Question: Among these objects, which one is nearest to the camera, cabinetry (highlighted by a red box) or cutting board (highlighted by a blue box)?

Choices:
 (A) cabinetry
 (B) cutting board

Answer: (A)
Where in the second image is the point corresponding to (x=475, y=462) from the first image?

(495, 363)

> What the task requires
Reproduce the lines above, changing every "cabinetry" to "cupboards" and leaving everything else unchanged.

> Solution to this problem
Question: Among these objects, which one is nearest to the camera, cupboards (highlighted by a red box) or cutting board (highlighted by a blue box)?

Choices:
 (A) cupboards
 (B) cutting board

Answer: (A)
Where in the second image is the point corresponding to (x=475, y=462) from the first image?

(495, 363)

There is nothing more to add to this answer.